Your answer should be every line of the entries that has the string "cross" in it.

INFORMATION
──────────────────────────────

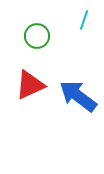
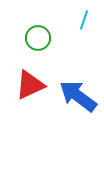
green circle: moved 1 px right, 2 px down
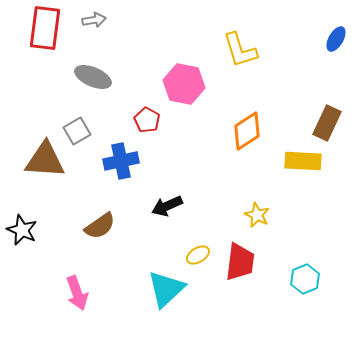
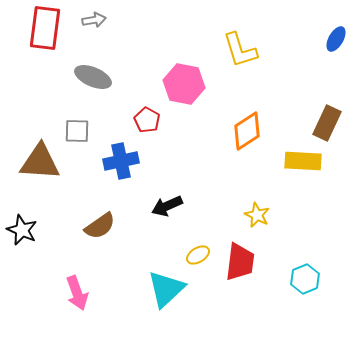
gray square: rotated 32 degrees clockwise
brown triangle: moved 5 px left, 2 px down
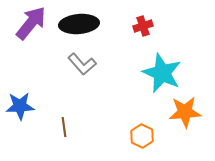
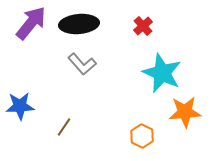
red cross: rotated 24 degrees counterclockwise
brown line: rotated 42 degrees clockwise
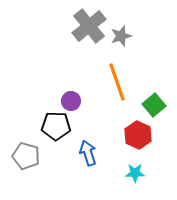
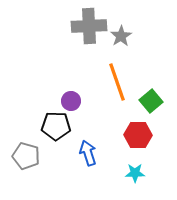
gray cross: rotated 36 degrees clockwise
gray star: rotated 15 degrees counterclockwise
green square: moved 3 px left, 4 px up
red hexagon: rotated 24 degrees counterclockwise
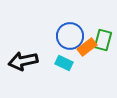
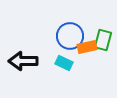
orange rectangle: rotated 24 degrees clockwise
black arrow: rotated 12 degrees clockwise
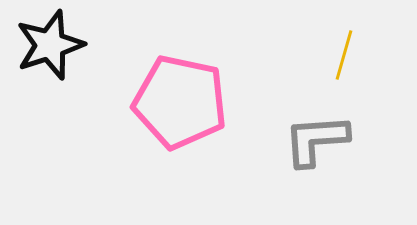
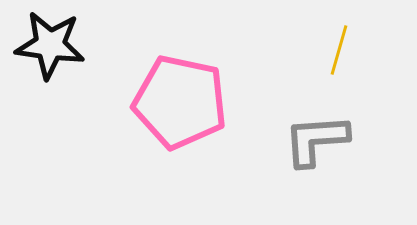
black star: rotated 26 degrees clockwise
yellow line: moved 5 px left, 5 px up
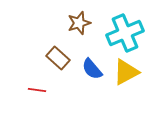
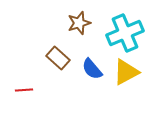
red line: moved 13 px left; rotated 12 degrees counterclockwise
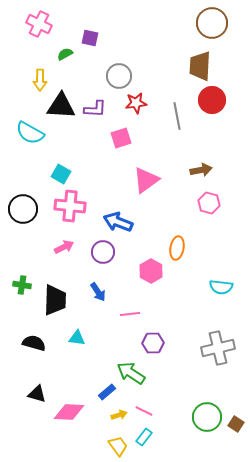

──────────────────────────────

WRITTEN RESPONSE
red cross: rotated 24 degrees counterclockwise
gray cross: rotated 36 degrees clockwise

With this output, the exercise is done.